Start of Material for the task

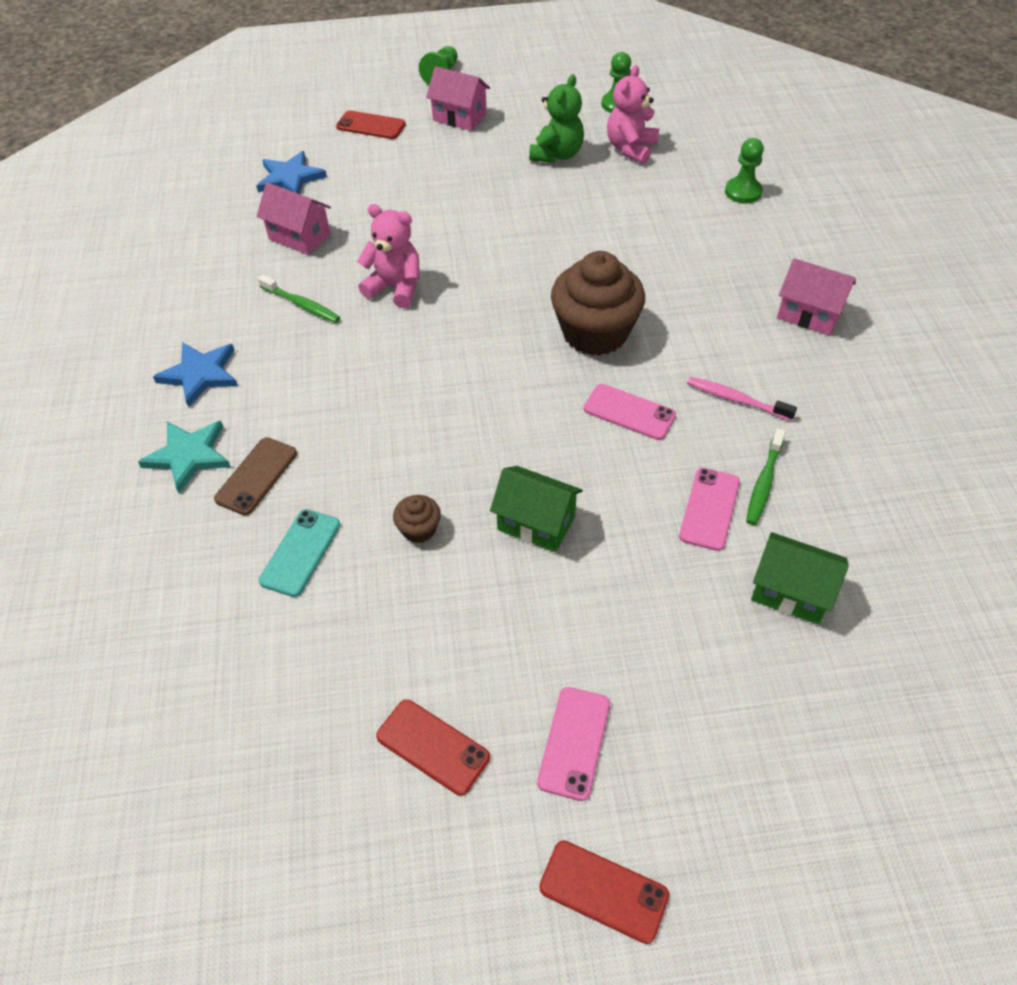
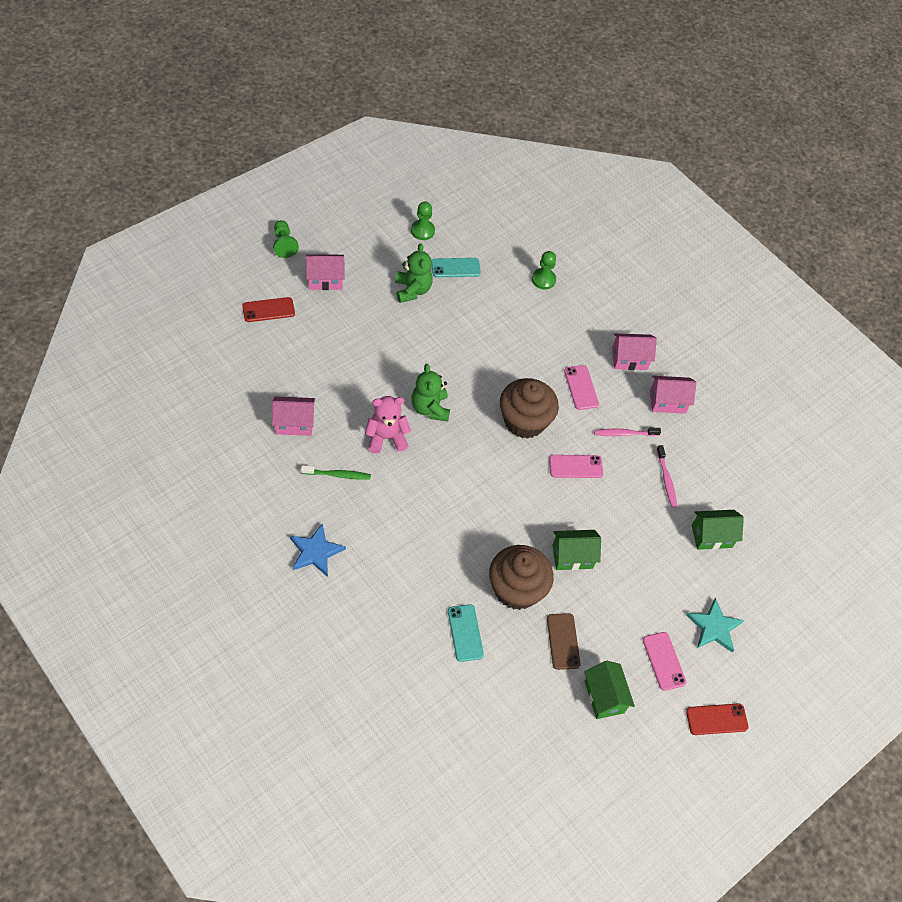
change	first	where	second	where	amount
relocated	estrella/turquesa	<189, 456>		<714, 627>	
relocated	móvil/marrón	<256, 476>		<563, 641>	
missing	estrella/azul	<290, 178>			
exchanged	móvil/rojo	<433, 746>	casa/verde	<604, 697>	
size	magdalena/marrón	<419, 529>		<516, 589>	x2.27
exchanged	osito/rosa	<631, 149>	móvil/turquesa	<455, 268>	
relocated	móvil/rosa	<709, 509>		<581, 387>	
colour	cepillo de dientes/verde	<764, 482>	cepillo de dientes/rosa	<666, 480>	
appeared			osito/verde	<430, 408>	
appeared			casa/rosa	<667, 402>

End of Material for the task

Work to be completed.
Restate the whole listing above exactly, except for its images.

Response below.
change	first	where	second	where	amount
relocated	estrella/turquesa	<189, 456>		<714, 627>	
relocated	móvil/marrón	<256, 476>		<563, 641>	
missing	estrella/azul	<290, 178>			
exchanged	móvil/rojo	<433, 746>	casa/verde	<604, 697>	
size	magdalena/marrón	<419, 529>		<516, 589>	x2.27
exchanged	osito/rosa	<631, 149>	móvil/turquesa	<455, 268>	
relocated	móvil/rosa	<709, 509>		<581, 387>	
colour	cepillo de dientes/verde	<764, 482>	cepillo de dientes/rosa	<666, 480>	
appeared			osito/verde	<430, 408>	
appeared			casa/rosa	<667, 402>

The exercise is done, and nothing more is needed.